## WORK ITEM
Take the lines below beginning at the line that has "yellow torch <557,114,593,135> => nothing" and stopping after the line that has "scarlet sticky tape", and print them exactly as they are, with no other lines.

[Excerpts from a dataset]
----------------------------------------

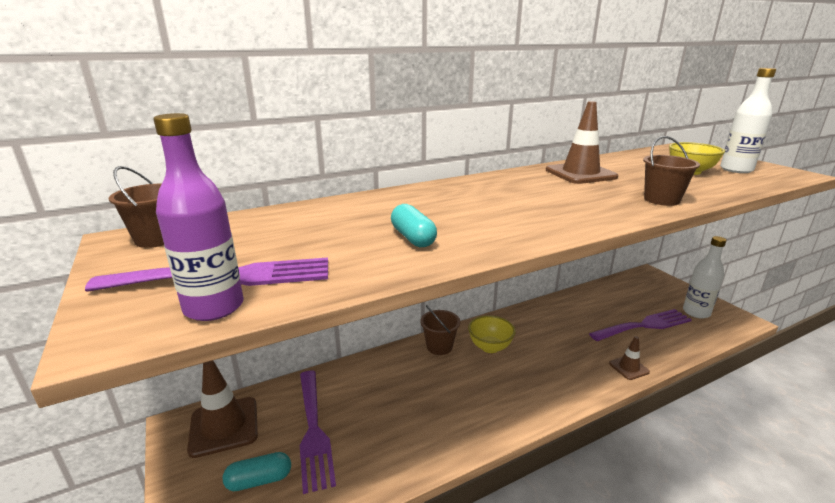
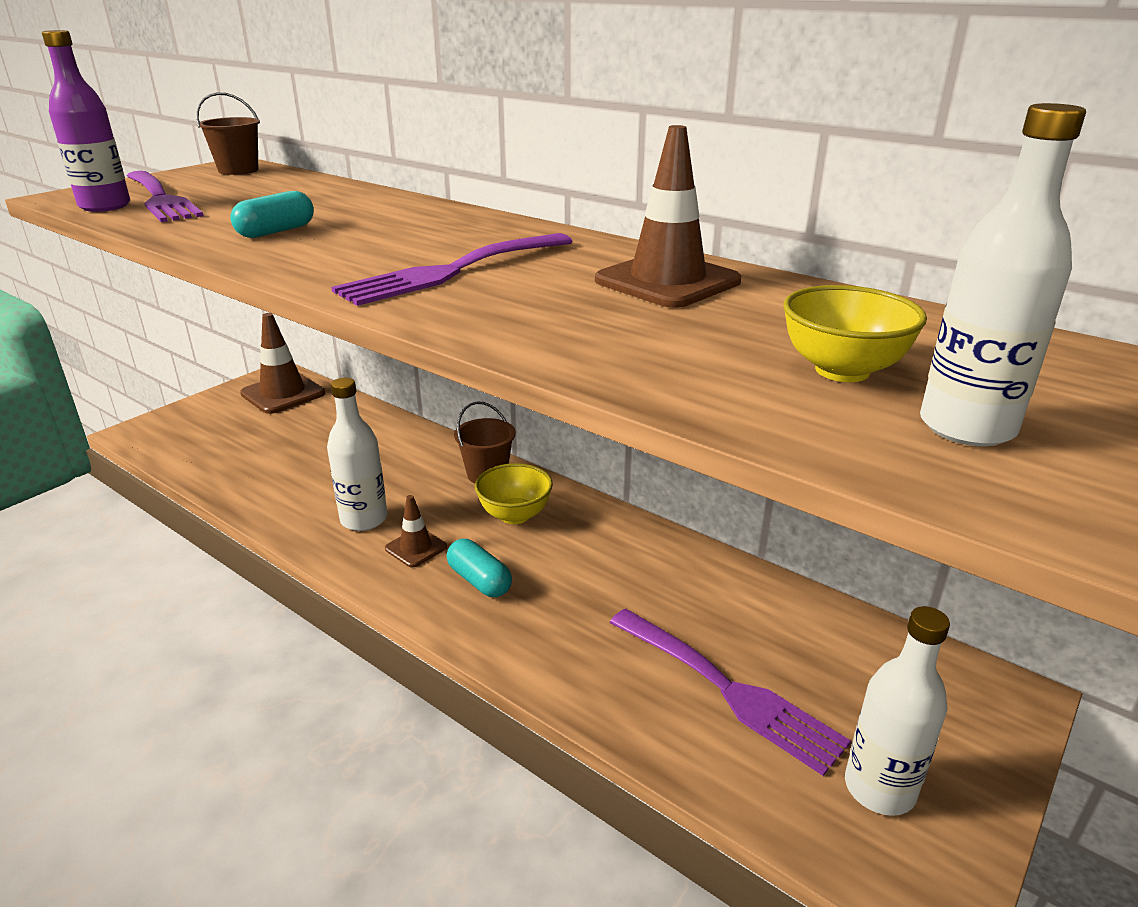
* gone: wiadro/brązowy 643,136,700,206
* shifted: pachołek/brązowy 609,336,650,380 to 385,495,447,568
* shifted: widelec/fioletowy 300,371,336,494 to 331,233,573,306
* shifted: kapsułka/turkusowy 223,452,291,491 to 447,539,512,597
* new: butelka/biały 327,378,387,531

----------------------------------------

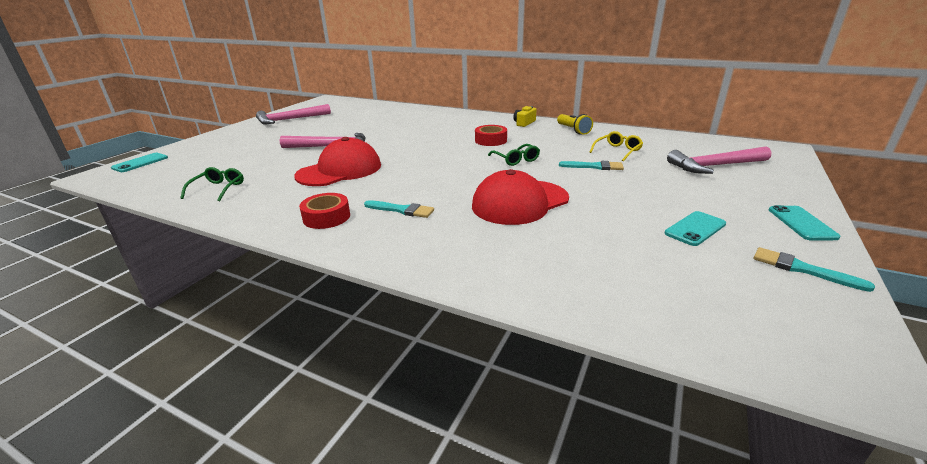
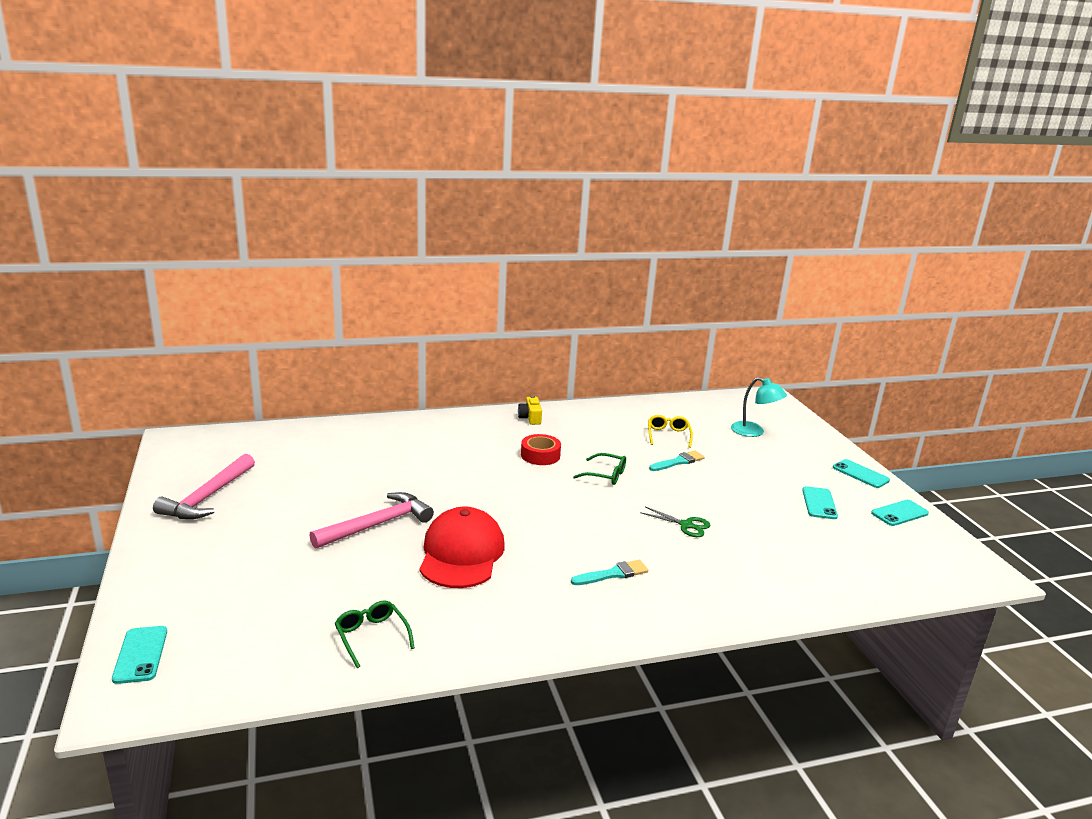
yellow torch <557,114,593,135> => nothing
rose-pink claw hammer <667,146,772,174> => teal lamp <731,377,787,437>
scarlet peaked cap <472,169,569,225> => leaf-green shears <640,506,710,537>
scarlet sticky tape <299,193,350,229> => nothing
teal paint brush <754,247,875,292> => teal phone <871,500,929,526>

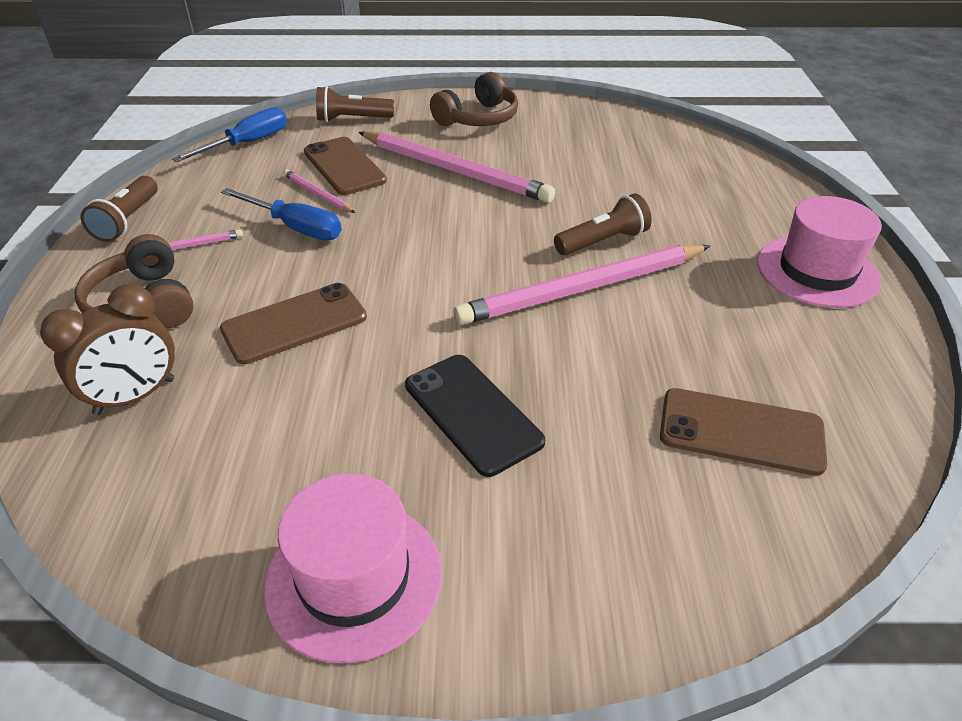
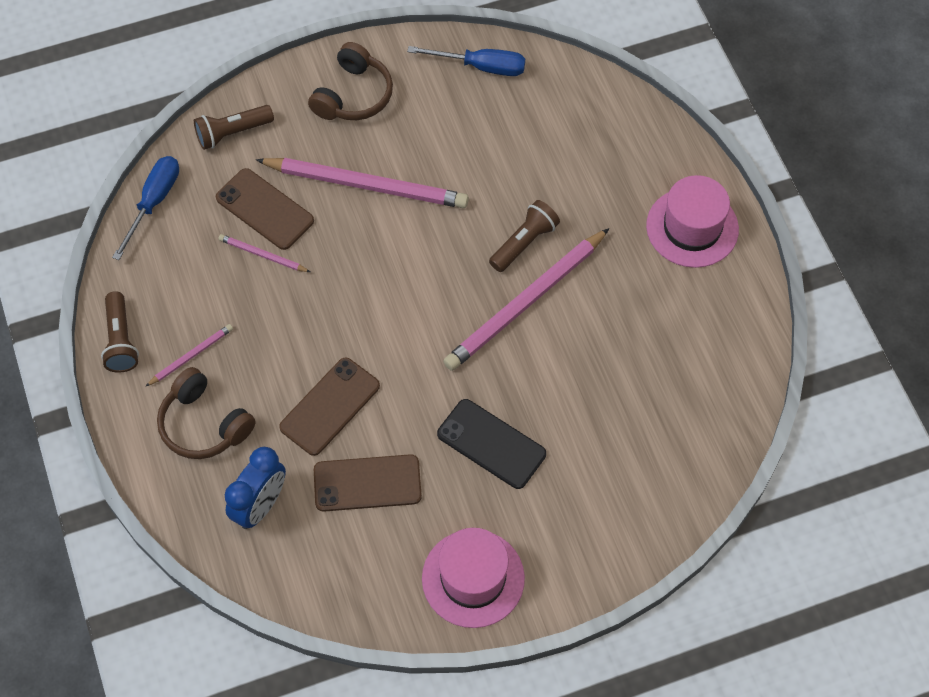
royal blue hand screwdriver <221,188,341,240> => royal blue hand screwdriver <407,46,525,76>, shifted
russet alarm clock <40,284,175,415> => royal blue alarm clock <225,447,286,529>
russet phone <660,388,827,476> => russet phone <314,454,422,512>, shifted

----------------------------------------

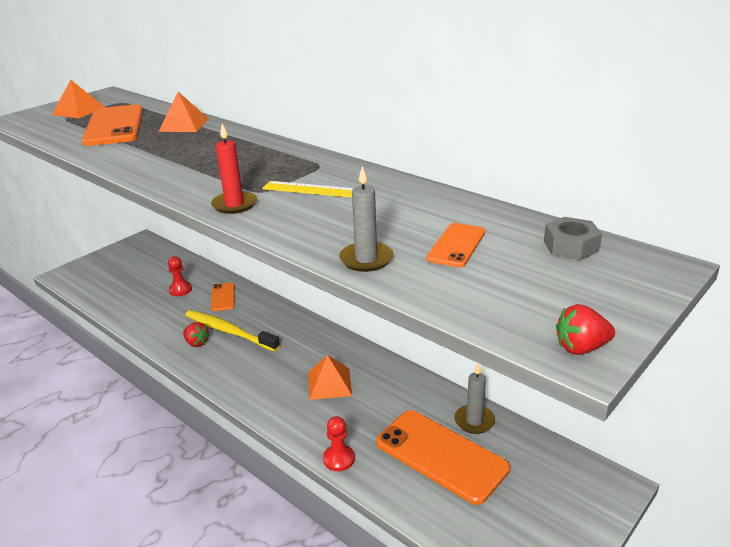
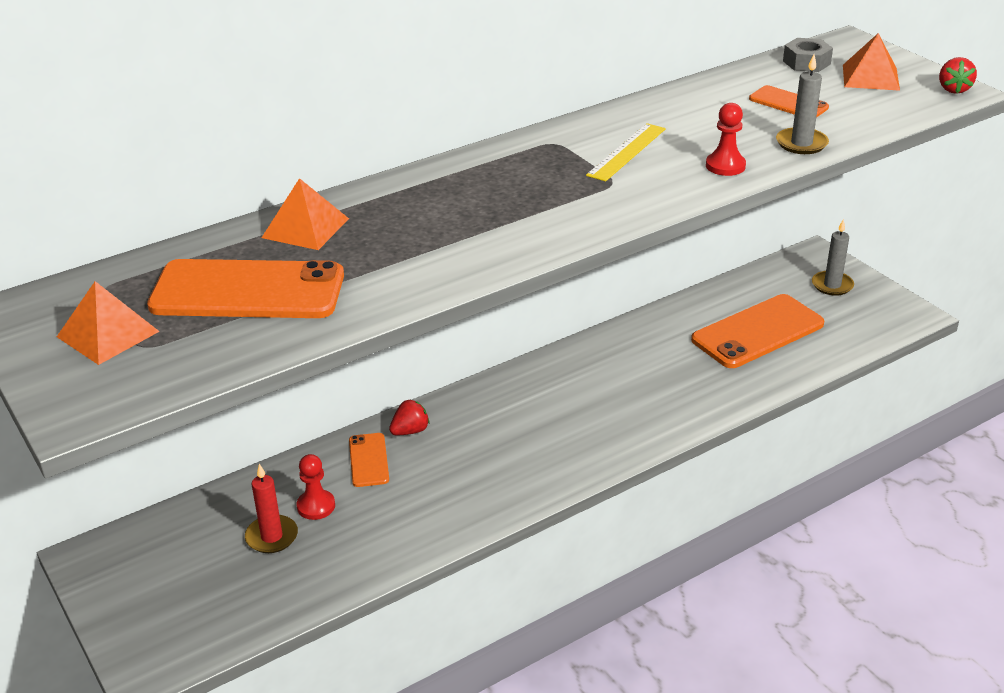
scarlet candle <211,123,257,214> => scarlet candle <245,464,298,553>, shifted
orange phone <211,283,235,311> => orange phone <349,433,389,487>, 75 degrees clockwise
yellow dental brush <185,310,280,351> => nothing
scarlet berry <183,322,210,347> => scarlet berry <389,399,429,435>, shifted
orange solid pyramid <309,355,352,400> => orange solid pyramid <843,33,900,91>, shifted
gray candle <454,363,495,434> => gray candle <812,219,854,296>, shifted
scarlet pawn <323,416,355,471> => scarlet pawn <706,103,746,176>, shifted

----------------------------------------

## REPLY TO THE TASK
yellow torch <557,114,593,135> => nothing
rose-pink claw hammer <667,146,772,174> => teal lamp <731,377,787,437>
scarlet peaked cap <472,169,569,225> => leaf-green shears <640,506,710,537>
scarlet sticky tape <299,193,350,229> => nothing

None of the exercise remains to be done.